_Goal of the exercise:_ An exact copy of the entries, with every picture omitted, is what is needed here.

(Colored object listings)
--------------------

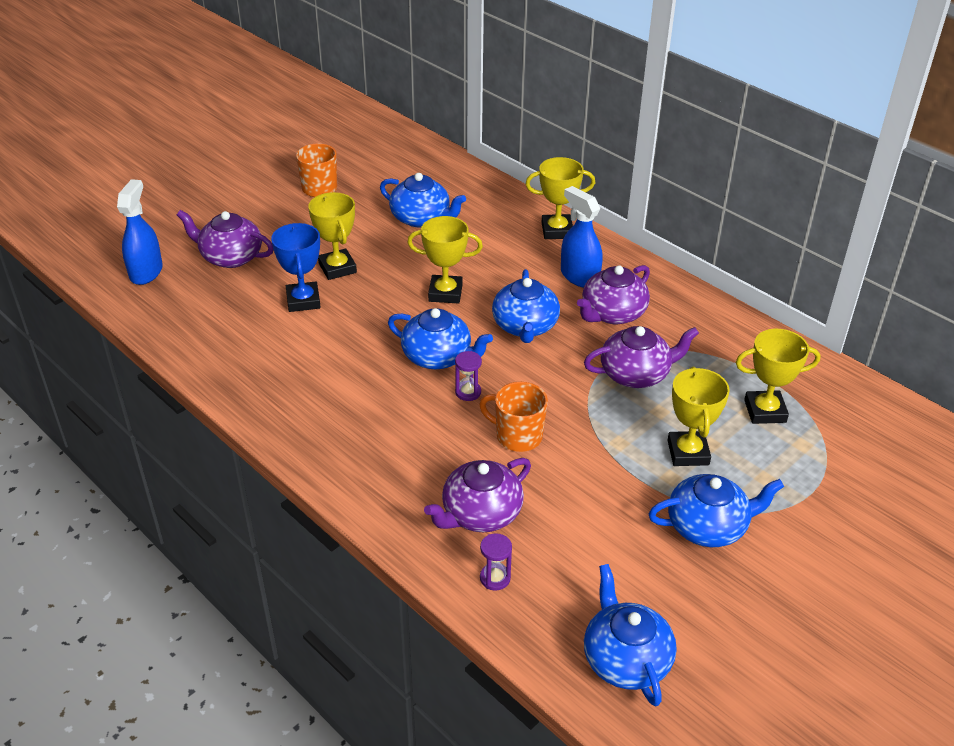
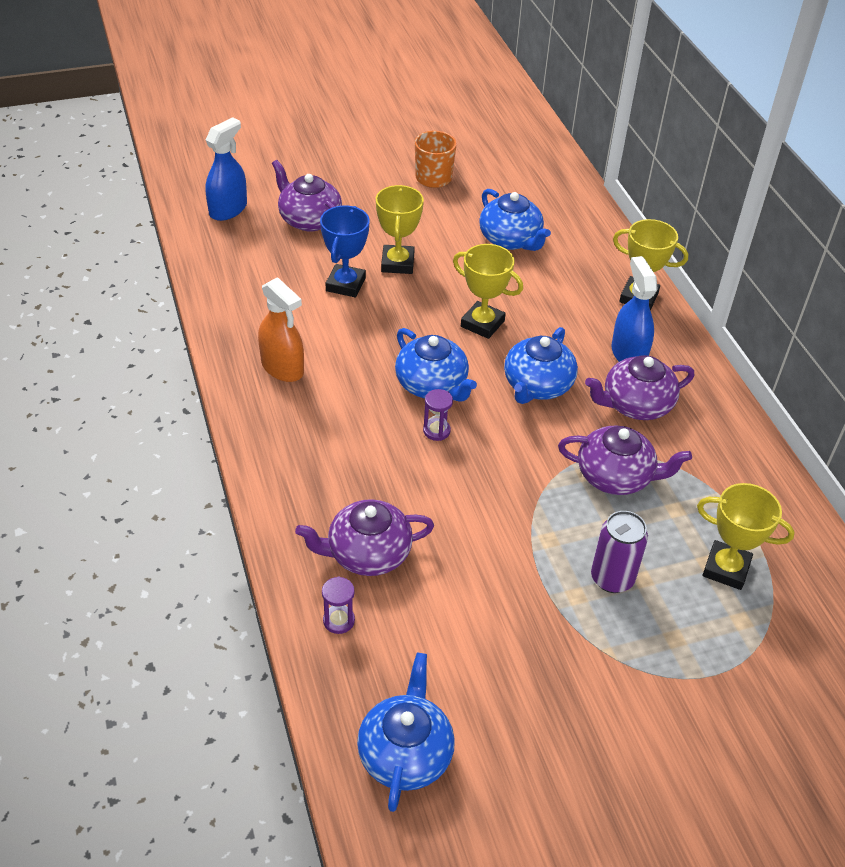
camera: 25 degrees right, 5 degrees up
(295, 389) = (282, 368): none -> orange spray bottle
(517, 436) = (454, 493): orange mug -> none
(688, 453) = (612, 578): yellow trophy -> purple can
(708, 526) = (579, 661): blue teapot -> none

--------------------

_Answer for the task:_
camera: 25 degrees right, 5 degrees up
(295, 389) = (282, 368): none -> orange spray bottle
(517, 436) = (454, 493): orange mug -> none
(688, 453) = (612, 578): yellow trophy -> purple can
(708, 526) = (579, 661): blue teapot -> none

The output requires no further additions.